[Dataset]
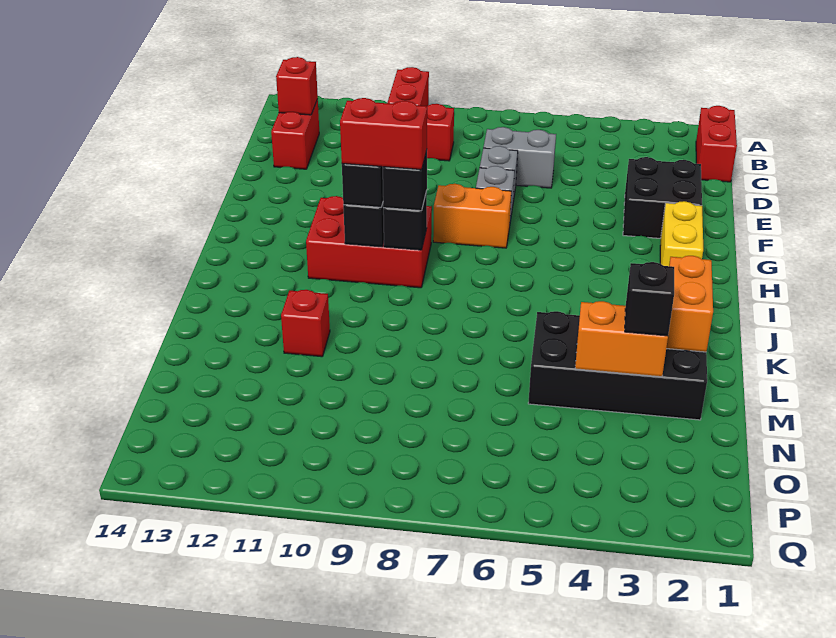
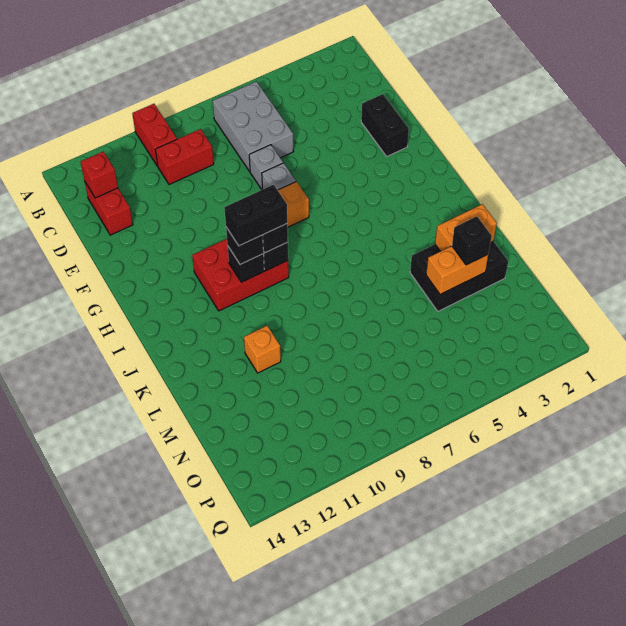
red 1x2 brick [696,106,737,182] -> none
grey 1x2 brick [483,127,556,188] -> grey 2x3 brick [213,81,293,172]
black 2x2 brick [623,157,702,239] -> black 1x2 brick [361,94,409,156]
yellow 1x2 brick [660,201,703,266] -> none
red 1x2 brick [340,98,427,170] -> black 1x2 brick [224,185,287,246]
orange 1x2 brick [666,256,713,352] -> orange 1x2 brick turned to [435,204,497,251]
black 2x4 brick [528,311,707,420] -> black 2x3 brick [410,241,508,311]
red 1x1 brick [281,290,330,357] -> orange 1x1 brick [244,326,281,373]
[/Dataset]
■ Exercise description ■
Output each entry exactly. Skip the pictures.

■ Response to this exercise ■
red 1x2 brick [696,106,737,182] -> none
grey 1x2 brick [483,127,556,188] -> grey 2x3 brick [213,81,293,172]
black 2x2 brick [623,157,702,239] -> black 1x2 brick [361,94,409,156]
yellow 1x2 brick [660,201,703,266] -> none
red 1x2 brick [340,98,427,170] -> black 1x2 brick [224,185,287,246]
orange 1x2 brick [666,256,713,352] -> orange 1x2 brick turned to [435,204,497,251]
black 2x4 brick [528,311,707,420] -> black 2x3 brick [410,241,508,311]
red 1x1 brick [281,290,330,357] -> orange 1x1 brick [244,326,281,373]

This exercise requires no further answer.